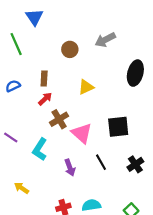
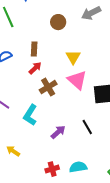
yellow triangle: (86, 87) -> (73, 57), turned -35
pink triangle: (82, 133) -> (77, 80), moved
purple arrow: (70, 168) -> (58, 132), turned -112

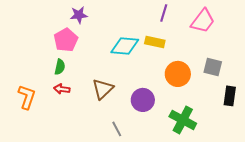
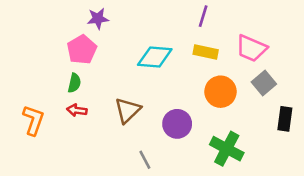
pink trapezoid: (203, 21) -> (251, 48), moved, turned 76
yellow rectangle: (155, 42) -> (206, 52), moved
gray square: (213, 67) -> (264, 83), turned 36

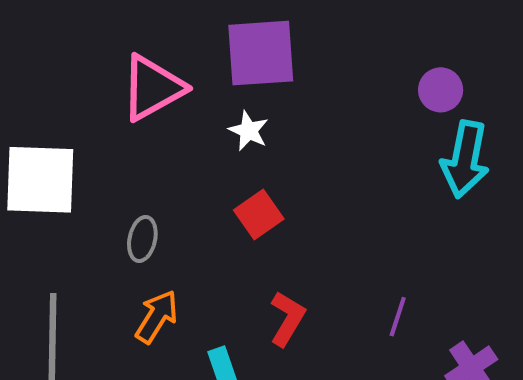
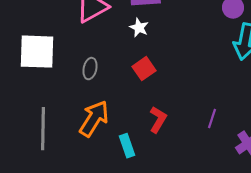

——

● WHAT YOU WILL DO:
Nothing but the lines from the one that contains "pink trapezoid: (203, 21)" through the last line of the records belongs in the answer, reproduced exactly, with no pictures.

● RESPONSE AREA:
pink trapezoid: (203, 21) -> (251, 48), moved, turned 76
yellow rectangle: (155, 42) -> (206, 52), moved
gray square: (213, 67) -> (264, 83), turned 36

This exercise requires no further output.